#### [PROBLEM REQUIREMENTS]
Wherever the word "frying" shows up in the data, report the line it sits in.

[Object change listings]

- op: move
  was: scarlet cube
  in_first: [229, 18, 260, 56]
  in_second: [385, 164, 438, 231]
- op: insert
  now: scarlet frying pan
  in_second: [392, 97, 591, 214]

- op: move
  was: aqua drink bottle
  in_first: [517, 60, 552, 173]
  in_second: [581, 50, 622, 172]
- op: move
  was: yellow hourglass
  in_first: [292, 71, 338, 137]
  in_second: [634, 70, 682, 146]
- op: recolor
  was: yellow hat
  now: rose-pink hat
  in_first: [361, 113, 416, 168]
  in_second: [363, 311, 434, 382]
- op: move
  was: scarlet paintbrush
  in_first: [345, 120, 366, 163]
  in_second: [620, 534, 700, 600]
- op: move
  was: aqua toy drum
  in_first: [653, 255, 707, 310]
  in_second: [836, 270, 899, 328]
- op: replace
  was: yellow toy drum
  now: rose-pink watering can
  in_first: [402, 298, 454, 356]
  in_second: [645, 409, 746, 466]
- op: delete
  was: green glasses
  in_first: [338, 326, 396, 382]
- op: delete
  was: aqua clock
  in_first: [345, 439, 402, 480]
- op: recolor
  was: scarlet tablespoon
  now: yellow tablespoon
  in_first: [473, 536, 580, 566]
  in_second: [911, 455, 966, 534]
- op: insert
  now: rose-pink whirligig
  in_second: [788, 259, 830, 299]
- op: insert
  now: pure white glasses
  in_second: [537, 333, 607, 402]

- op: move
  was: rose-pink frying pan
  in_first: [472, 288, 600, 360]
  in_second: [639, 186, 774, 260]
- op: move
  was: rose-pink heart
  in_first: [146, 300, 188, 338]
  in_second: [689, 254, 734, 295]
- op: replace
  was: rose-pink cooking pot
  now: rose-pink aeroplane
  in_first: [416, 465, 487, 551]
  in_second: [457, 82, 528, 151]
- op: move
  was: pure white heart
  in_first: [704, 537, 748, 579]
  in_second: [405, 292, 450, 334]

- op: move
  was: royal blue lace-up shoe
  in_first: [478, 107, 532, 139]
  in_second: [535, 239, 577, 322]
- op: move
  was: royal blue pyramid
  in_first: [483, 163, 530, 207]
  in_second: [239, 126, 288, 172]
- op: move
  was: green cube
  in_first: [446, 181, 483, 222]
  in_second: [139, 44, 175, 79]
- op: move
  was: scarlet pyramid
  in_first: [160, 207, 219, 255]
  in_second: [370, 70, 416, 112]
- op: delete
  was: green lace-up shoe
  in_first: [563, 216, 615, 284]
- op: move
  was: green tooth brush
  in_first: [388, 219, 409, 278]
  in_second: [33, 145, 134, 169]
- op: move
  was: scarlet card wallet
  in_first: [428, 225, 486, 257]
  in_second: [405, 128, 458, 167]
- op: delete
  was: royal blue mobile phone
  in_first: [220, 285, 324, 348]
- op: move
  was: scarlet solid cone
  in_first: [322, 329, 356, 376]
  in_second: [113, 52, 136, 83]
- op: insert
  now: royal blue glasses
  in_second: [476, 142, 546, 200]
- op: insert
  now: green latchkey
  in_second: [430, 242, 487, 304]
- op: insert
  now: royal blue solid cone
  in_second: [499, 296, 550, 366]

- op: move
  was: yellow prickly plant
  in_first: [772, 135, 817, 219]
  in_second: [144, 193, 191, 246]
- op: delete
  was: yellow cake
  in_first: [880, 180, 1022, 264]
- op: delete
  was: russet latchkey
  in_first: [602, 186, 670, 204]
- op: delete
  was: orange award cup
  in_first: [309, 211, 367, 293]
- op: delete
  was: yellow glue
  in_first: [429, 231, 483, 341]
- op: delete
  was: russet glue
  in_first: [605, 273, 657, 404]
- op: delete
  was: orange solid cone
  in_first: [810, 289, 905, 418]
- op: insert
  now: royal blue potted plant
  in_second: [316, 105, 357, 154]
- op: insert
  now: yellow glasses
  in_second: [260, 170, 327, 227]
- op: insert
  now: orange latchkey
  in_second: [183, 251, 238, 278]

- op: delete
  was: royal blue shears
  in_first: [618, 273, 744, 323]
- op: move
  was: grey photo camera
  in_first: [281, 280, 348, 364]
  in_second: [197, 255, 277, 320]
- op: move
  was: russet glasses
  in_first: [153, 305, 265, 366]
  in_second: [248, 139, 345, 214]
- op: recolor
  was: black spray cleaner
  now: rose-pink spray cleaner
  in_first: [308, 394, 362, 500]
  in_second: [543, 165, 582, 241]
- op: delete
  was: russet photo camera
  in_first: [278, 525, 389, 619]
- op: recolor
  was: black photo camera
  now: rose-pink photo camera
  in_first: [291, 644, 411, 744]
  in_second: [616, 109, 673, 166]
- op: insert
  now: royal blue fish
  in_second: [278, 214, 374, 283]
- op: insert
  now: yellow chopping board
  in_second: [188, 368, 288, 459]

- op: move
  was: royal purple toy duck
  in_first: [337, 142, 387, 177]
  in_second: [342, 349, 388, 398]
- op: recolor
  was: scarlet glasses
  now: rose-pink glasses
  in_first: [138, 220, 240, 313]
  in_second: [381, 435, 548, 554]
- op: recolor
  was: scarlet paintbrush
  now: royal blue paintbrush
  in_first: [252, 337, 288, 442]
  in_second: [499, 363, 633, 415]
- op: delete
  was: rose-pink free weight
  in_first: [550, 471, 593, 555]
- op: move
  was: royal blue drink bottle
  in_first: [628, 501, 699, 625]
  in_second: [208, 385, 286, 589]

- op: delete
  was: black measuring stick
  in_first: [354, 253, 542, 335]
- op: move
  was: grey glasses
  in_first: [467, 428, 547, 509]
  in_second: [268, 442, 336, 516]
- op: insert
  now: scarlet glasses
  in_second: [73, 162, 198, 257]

#### [WORKED SOLUTION]
  now: scarlet frying pan
  was: rose-pink frying pan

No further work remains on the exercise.